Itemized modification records
-*-*-
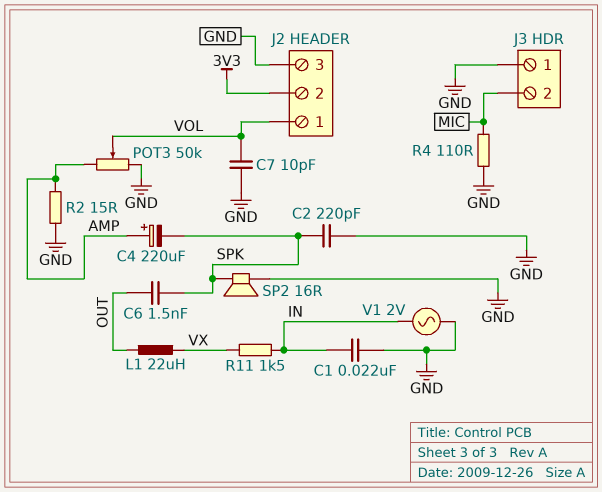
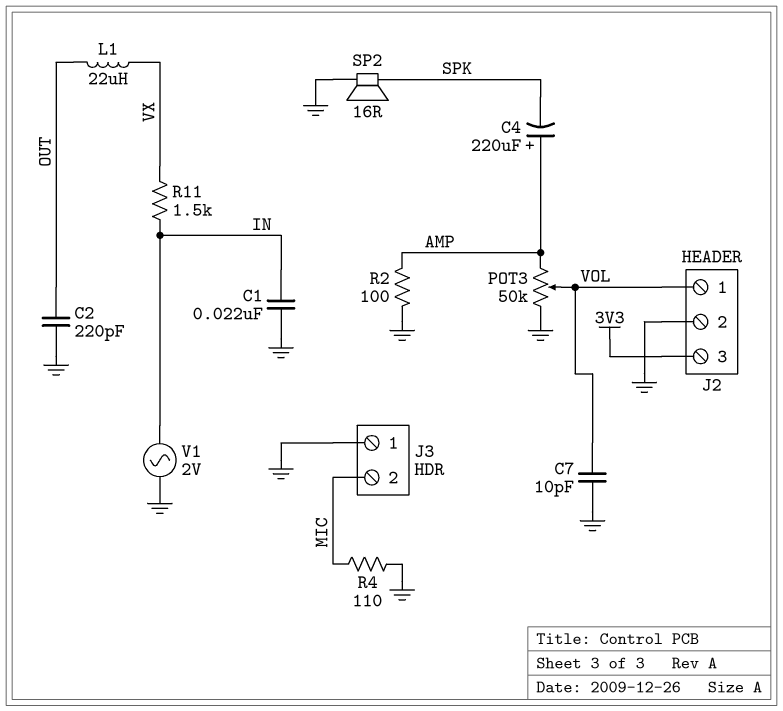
C2: 220pF (GND, SPK) -> 220pF (GND, OUT)
C6: 1.5nF (OUT, SPK) -> none
J2 pin 2: 3V3 -> GND
J2 pin 3: GND -> 3V3
R2: 15 (AMP, GND) -> 100 (AMP, GND)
-*-*-
▶ _What is needed_:
Copy, character for character, the lines from the line that holds "C6: 1.5nF (OUT, SPK) -> none" through the final line of the records above.

▶ _Solution to the problem_:
C6: 1.5nF (OUT, SPK) -> none
J2 pin 2: 3V3 -> GND
J2 pin 3: GND -> 3V3
R2: 15 (AMP, GND) -> 100 (AMP, GND)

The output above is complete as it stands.